▶ **EXTRACTED MATERIAL**

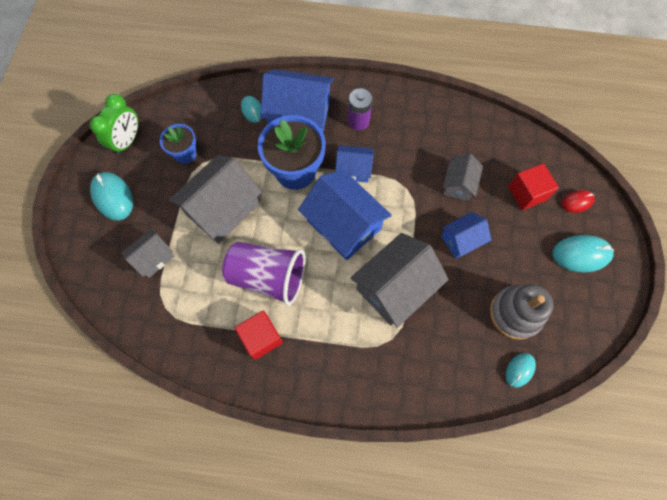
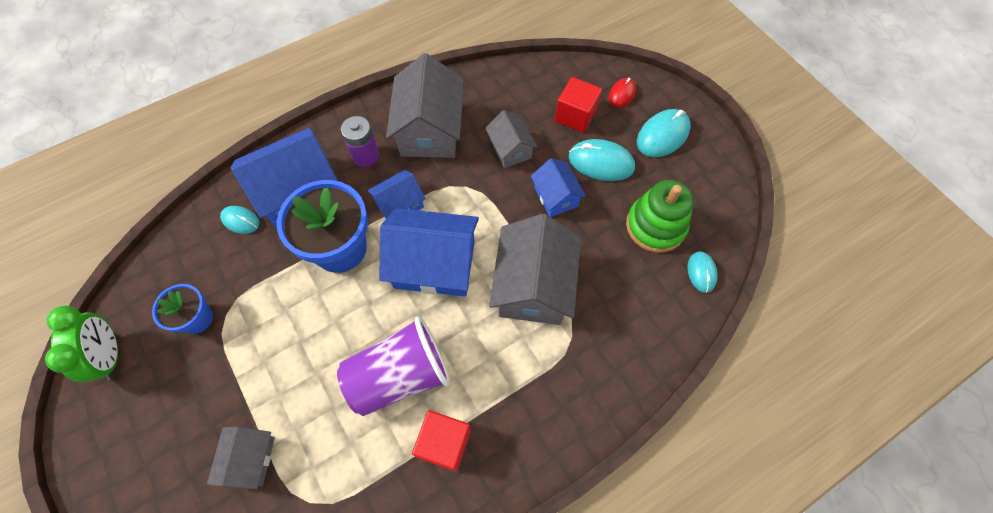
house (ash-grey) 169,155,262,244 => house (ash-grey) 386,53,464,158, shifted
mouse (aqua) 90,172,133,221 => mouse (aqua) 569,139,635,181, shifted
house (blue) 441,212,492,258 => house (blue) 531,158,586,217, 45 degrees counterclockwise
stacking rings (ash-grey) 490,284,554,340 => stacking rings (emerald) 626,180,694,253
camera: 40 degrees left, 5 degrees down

▶ **TASK DIRECTIONS**
Find the lines that mention "grey" in the entries and show them.

▶ **OUTPUT FOR THIS EXERCISE**
house (ash-grey) 169,155,262,244 => house (ash-grey) 386,53,464,158, shifted
stacking rings (ash-grey) 490,284,554,340 => stacking rings (emerald) 626,180,694,253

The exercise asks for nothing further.